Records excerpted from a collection

■ ■ ■

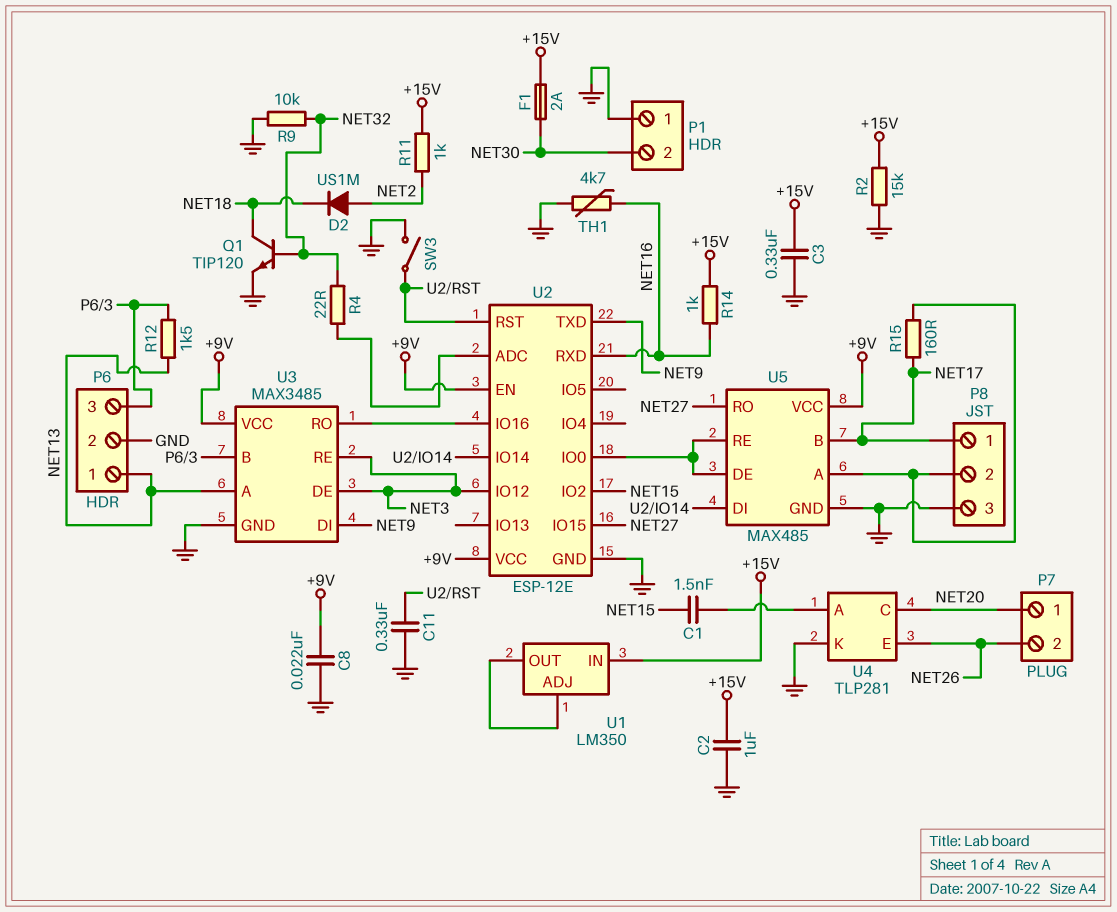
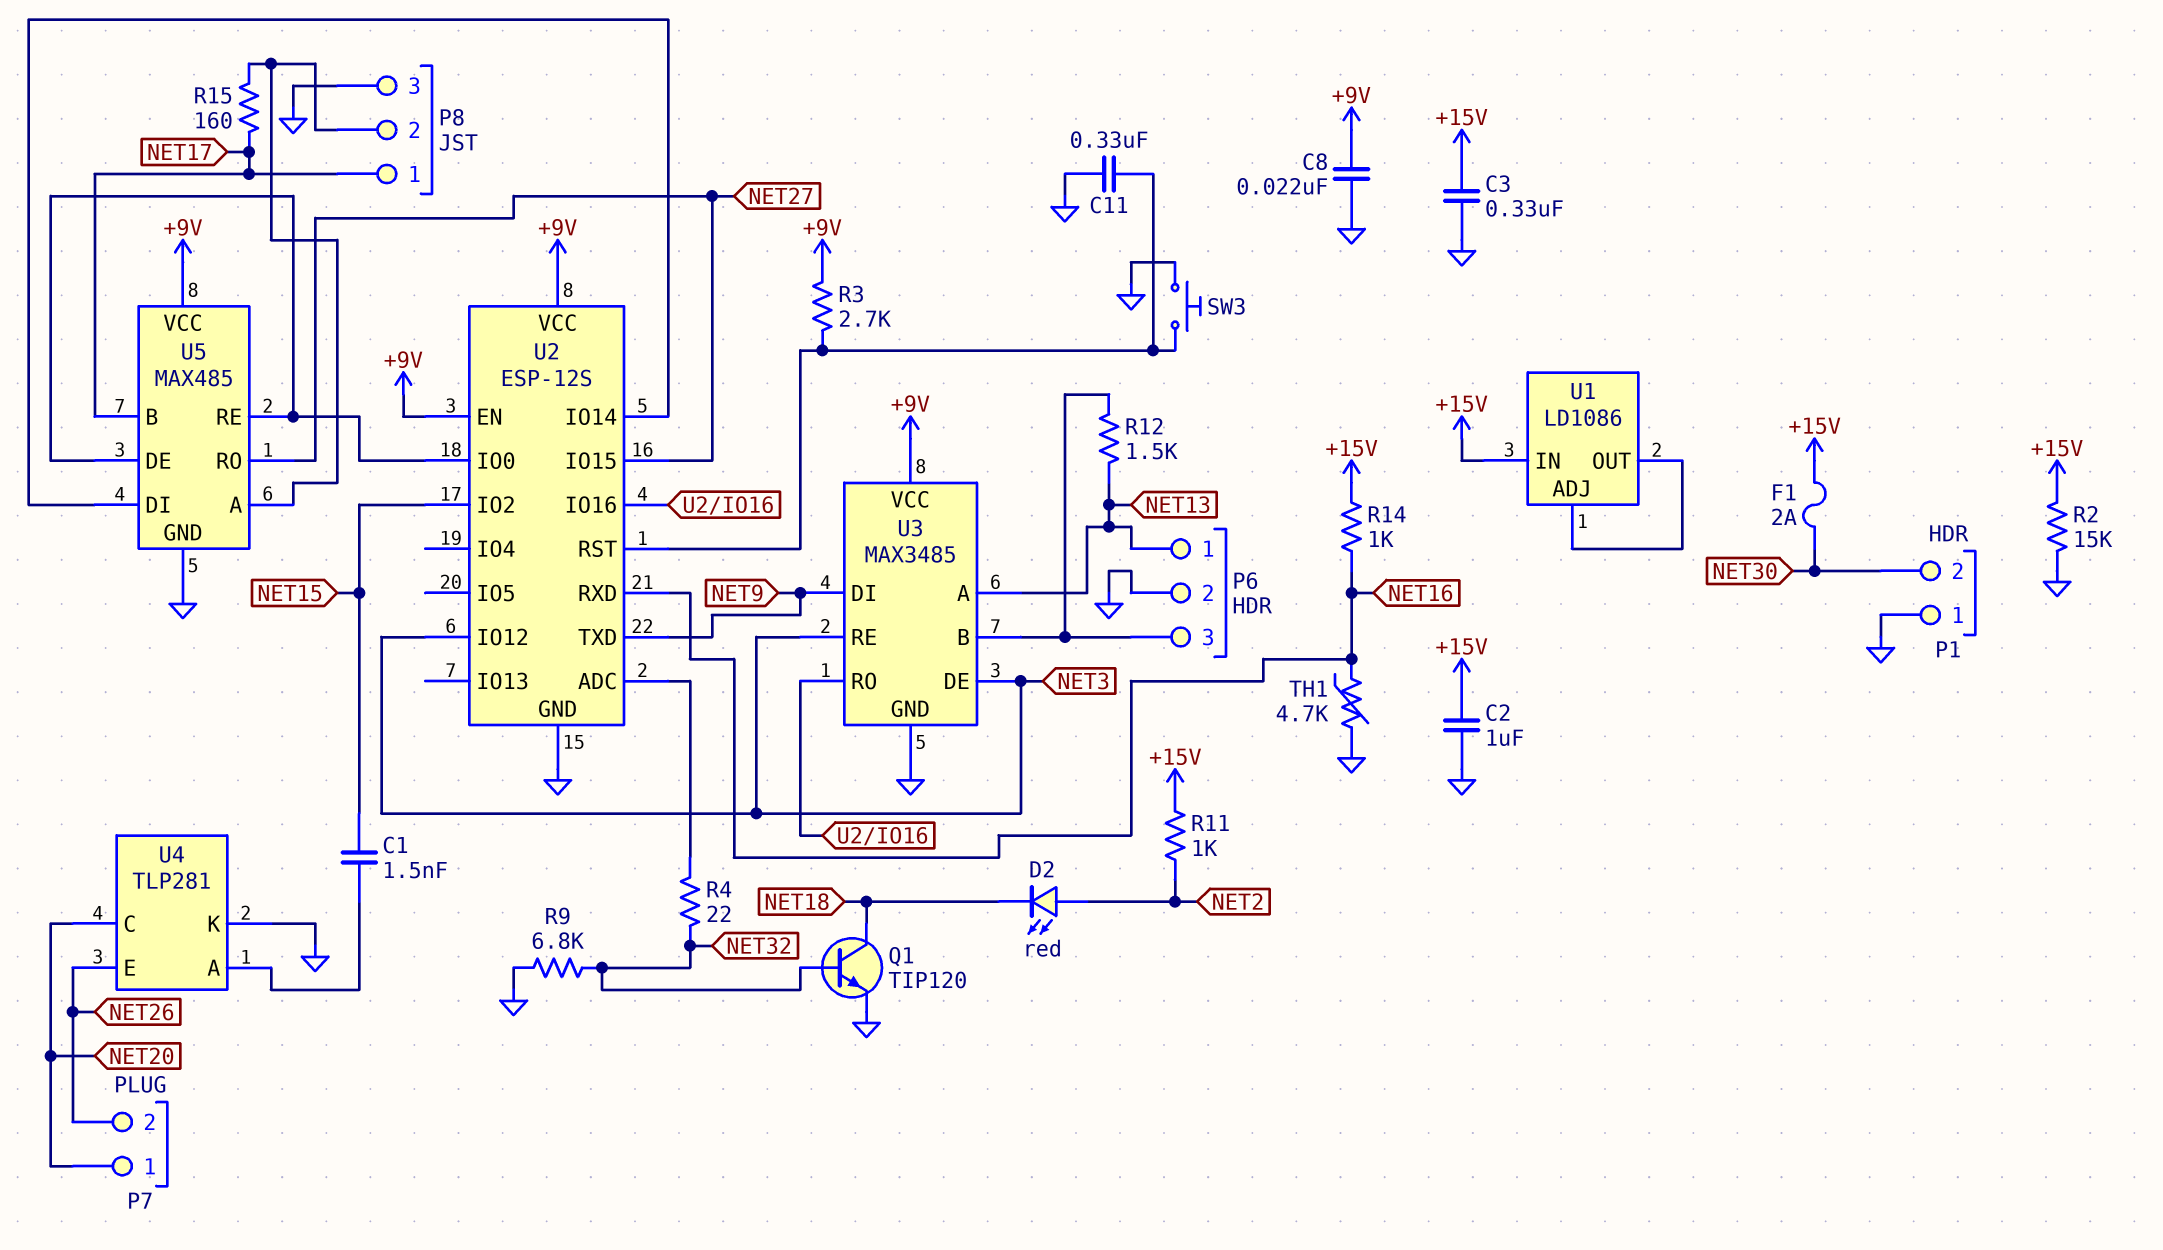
D2: diode US1M (A NET2, K NET18) -> LED red (A NET2, K NET18)
R3: none -> 2.7k (+9V, U2/RST)
R9: 10k (GND, NET32) -> 6.8k (GND, NET32)
SW3: switch (GND, U2/RST) -> button (GND, U2/RST)
U1: LM350 -> LD1086
U2: ESP-12E -> ESP-12S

■ ■ ■

Your assignment.
Return exactly the lines of the data, and only those, from the line with "R3: none -> 2.7k (+9V, U2/RST)" through the last line, inclusive.

Result of this exercise.
R3: none -> 2.7k (+9V, U2/RST)
R9: 10k (GND, NET32) -> 6.8k (GND, NET32)
SW3: switch (GND, U2/RST) -> button (GND, U2/RST)
U1: LM350 -> LD1086
U2: ESP-12E -> ESP-12S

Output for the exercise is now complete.